### EXERCISE DETAILS
Start at the line containing "white cap [560,62,635,108]" and transcribe every line exactly through the end of the records below, and only those lines.
*** MATERIAL SUPPLIED ***
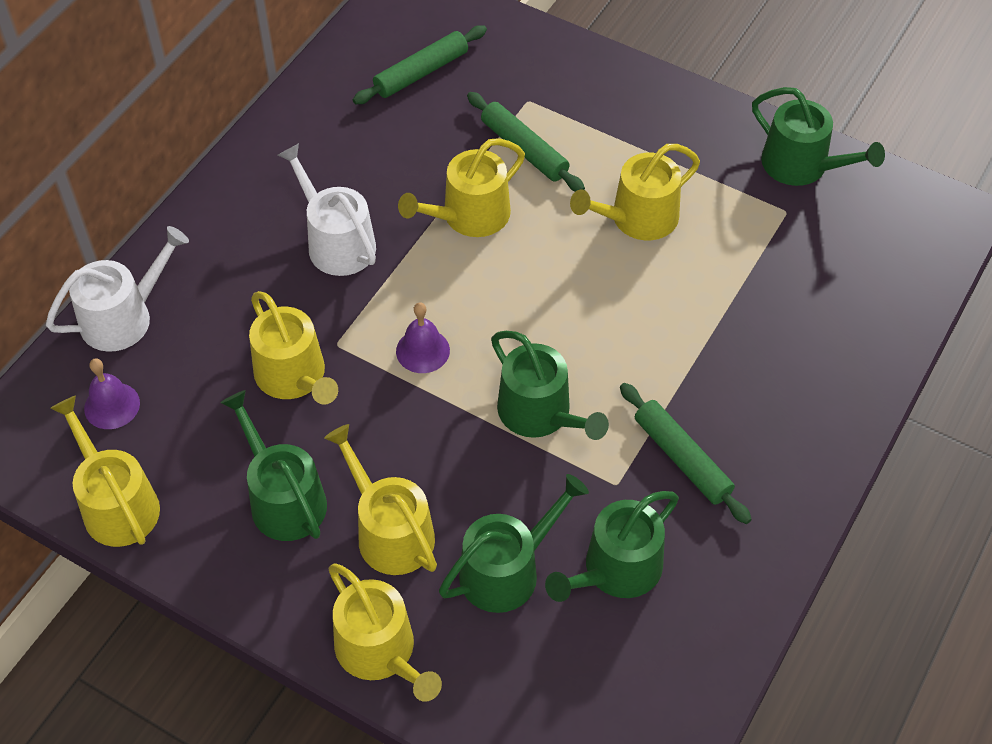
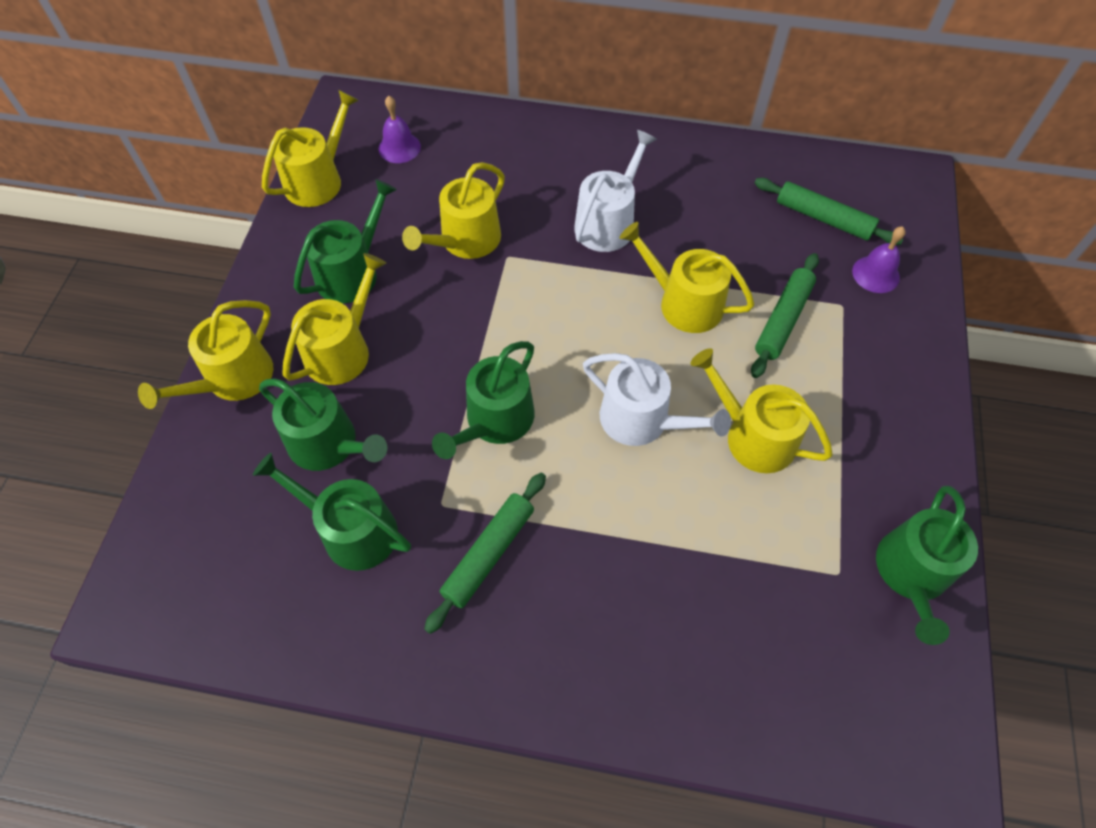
camera: 70 degrees right, 5 degrees up
white watering can [46,226,189,352] -> white watering can moved to [583,353,731,446]
purple bell [396,302,450,373] -> purple bell moved to [852,226,906,293]

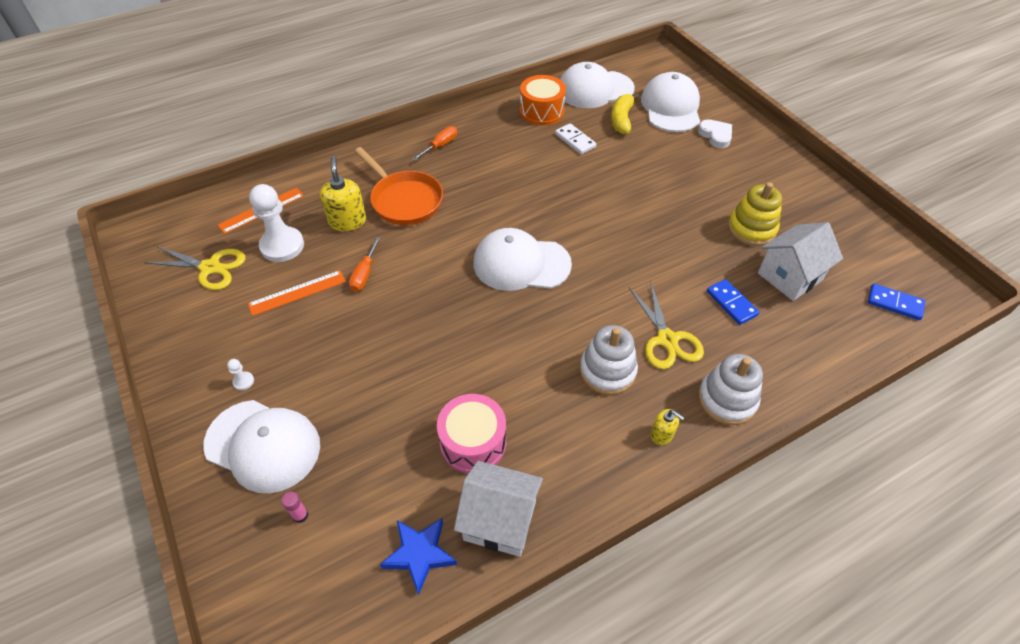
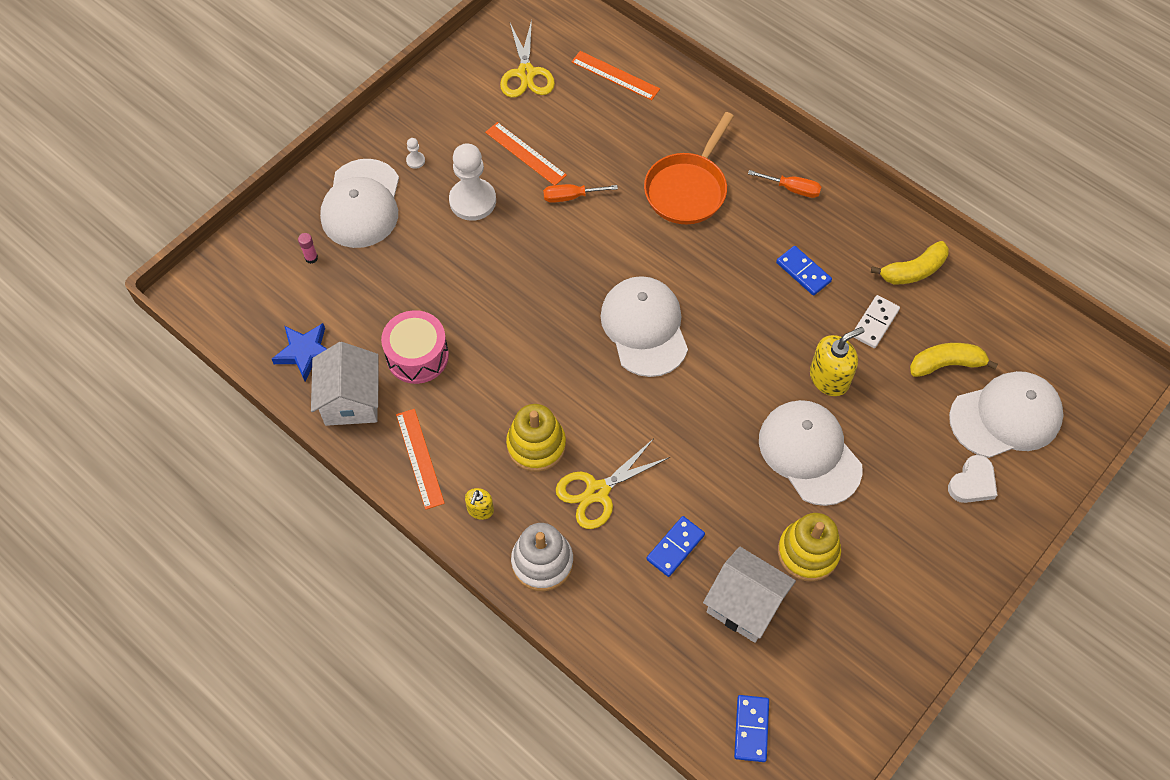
camera: 70 degrees right, 10 degrees up
white pawn [249,184,304,262] -> white pawn moved to [449,143,496,221]
yellow soap dispenser [320,156,366,231] -> yellow soap dispenser moved to [810,327,865,396]
orange drum [520,75,566,125] -> yellow banana [871,241,949,284]
white cap [560,62,635,108] -> white cap moved to [759,400,863,506]
white stacking toy [580,325,638,395] -> yellow stacking toy [506,404,566,472]
none -> orange ruler [396,409,445,510]
none -> blue domino [776,246,832,296]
*** End of MATERIAL SUPPLIED ***
### WRITTEN RESPONSE
white cap [560,62,635,108] -> white cap moved to [759,400,863,506]
white stacking toy [580,325,638,395] -> yellow stacking toy [506,404,566,472]
none -> orange ruler [396,409,445,510]
none -> blue domino [776,246,832,296]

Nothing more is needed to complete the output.